- [DATA SHOWN]:
────────────────────────────────────────

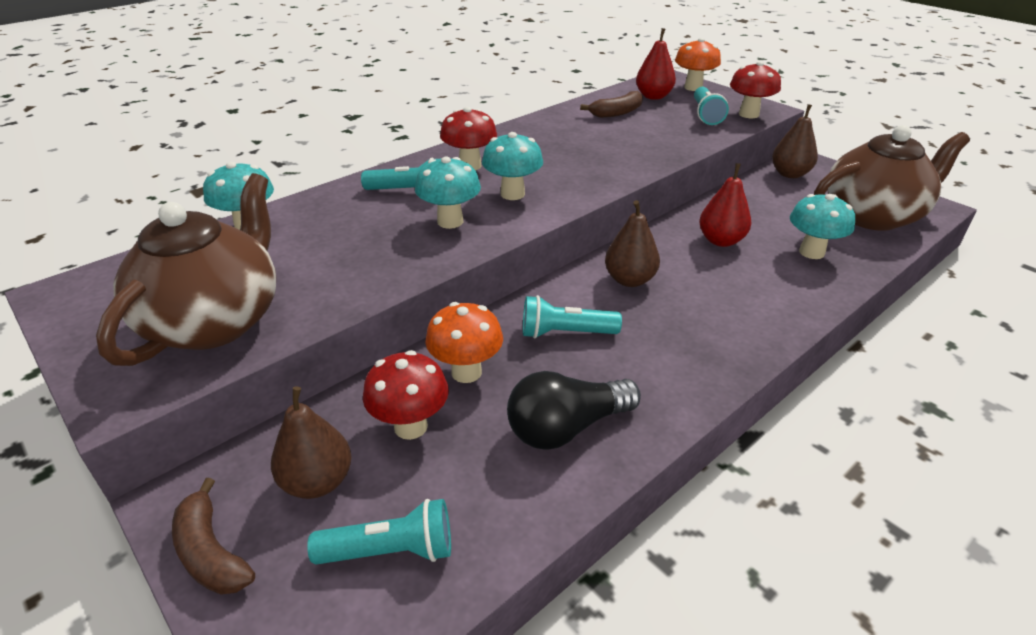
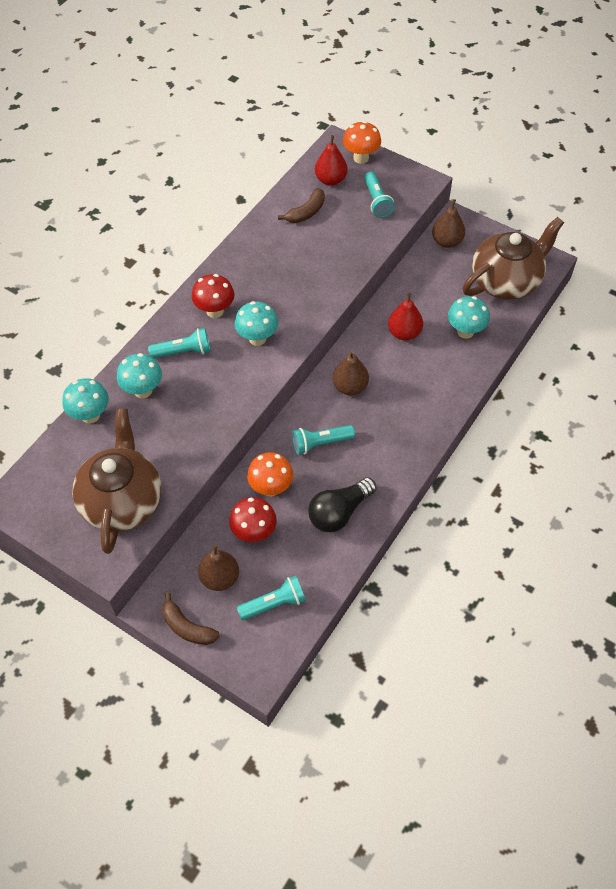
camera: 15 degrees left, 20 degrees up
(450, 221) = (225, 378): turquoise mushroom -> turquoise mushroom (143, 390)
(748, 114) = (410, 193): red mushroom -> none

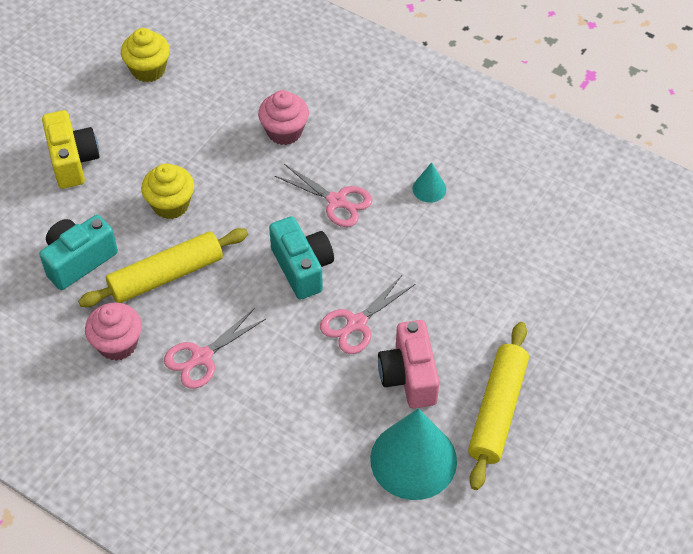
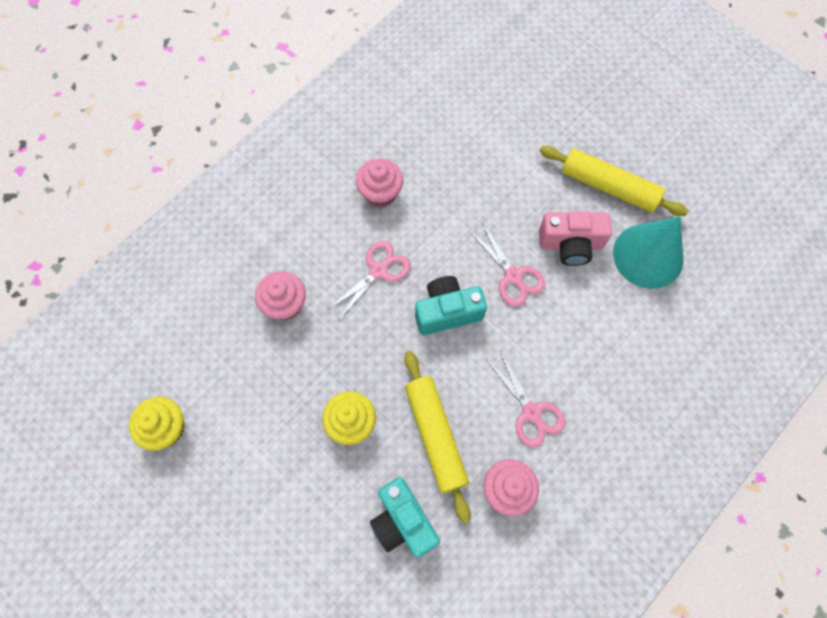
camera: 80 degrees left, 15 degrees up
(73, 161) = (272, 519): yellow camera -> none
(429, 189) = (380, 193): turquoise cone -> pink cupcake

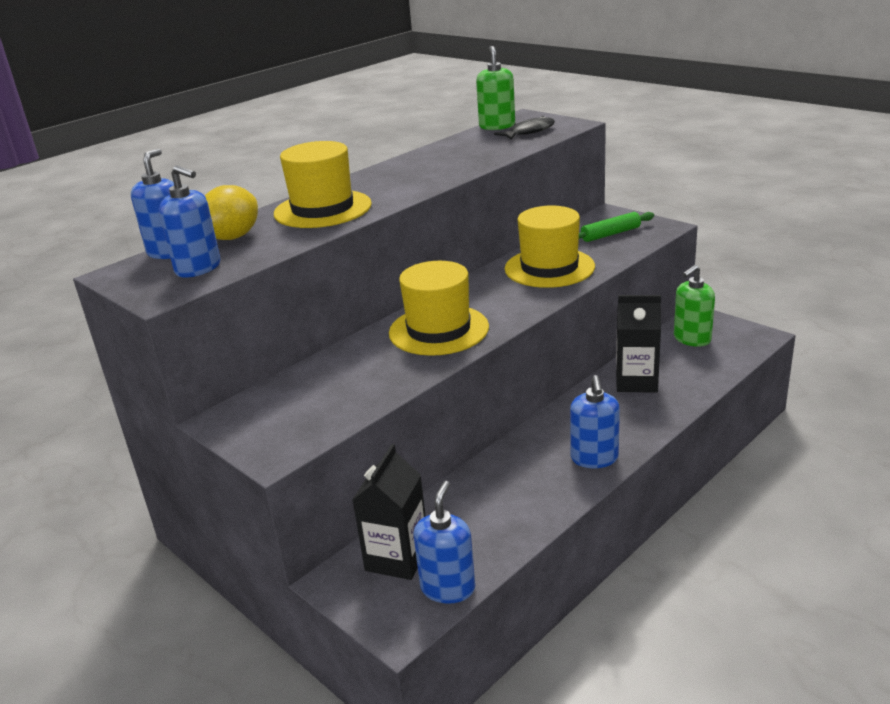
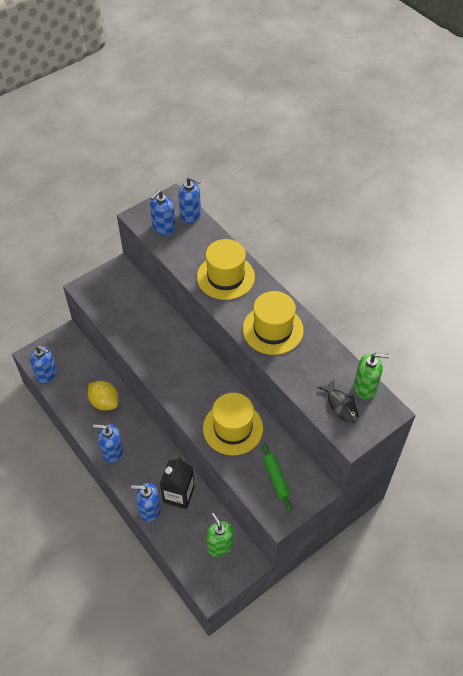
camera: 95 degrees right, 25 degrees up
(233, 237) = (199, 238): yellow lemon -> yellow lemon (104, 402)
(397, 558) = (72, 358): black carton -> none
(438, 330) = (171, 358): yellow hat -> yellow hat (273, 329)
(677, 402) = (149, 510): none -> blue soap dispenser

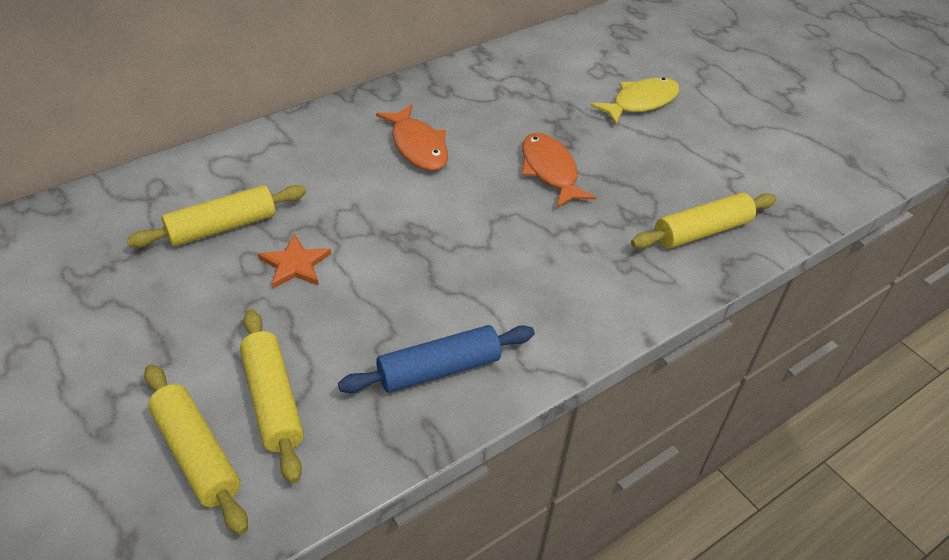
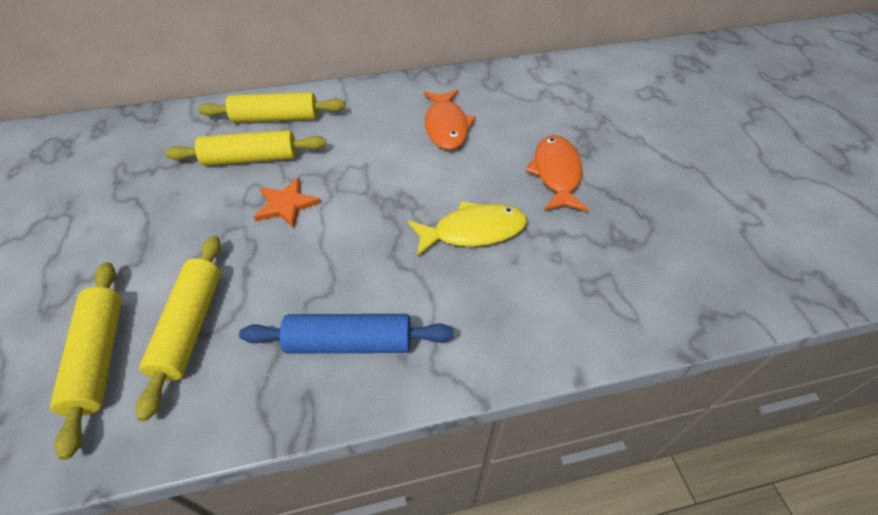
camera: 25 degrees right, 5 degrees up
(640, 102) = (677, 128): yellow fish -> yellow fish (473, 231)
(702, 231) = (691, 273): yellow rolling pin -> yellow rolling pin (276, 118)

────────────────────────────────────────

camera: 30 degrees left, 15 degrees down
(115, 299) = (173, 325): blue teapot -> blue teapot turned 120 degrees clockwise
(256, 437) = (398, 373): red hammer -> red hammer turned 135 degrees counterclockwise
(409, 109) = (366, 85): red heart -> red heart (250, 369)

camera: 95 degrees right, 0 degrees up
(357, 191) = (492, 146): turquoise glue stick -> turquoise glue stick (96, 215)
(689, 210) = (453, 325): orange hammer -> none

────────────────────────────────────────

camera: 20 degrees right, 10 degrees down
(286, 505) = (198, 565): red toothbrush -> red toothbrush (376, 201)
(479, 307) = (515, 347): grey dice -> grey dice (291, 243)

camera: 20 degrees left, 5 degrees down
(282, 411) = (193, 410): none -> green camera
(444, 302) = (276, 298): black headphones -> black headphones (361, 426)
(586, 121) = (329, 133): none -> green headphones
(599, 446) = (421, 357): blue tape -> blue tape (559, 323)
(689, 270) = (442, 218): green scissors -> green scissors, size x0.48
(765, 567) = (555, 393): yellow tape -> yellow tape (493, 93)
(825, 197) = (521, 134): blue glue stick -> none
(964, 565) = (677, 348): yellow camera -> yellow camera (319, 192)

────────────────────────────────────────

- [WORK ORDER]:
Starting at the line above that has "camera: 15 degrees left, 20 degrees up" and ending at the line that has "(702, 231) = (691, 273): yellow", copy each line exactly, leaving the pictures out and adding nothing.

- [REPLY]:
camera: 15 degrees left, 20 degrees up
(450, 221) = (225, 378): turquoise mushroom -> turquoise mushroom (143, 390)
(748, 114) = (410, 193): red mushroom -> none

camera: 80 degrees left, 15 degrees up
(73, 161) = (272, 519): yellow camera -> none
(429, 189) = (380, 193): turquoise cone -> pink cupcake

camera: 95 degrees right, 25 degrees up
(233, 237) = (199, 238): yellow lemon -> yellow lemon (104, 402)
(397, 558) = (72, 358): black carton -> none
(438, 330) = (171, 358): yellow hat -> yellow hat (273, 329)
(677, 402) = (149, 510): none -> blue soap dispenser

camera: 25 degrees right, 5 degrees up
(640, 102) = (677, 128): yellow fish -> yellow fish (473, 231)
(702, 231) = (691, 273): yellow rolling pin -> yellow rolling pin (276, 118)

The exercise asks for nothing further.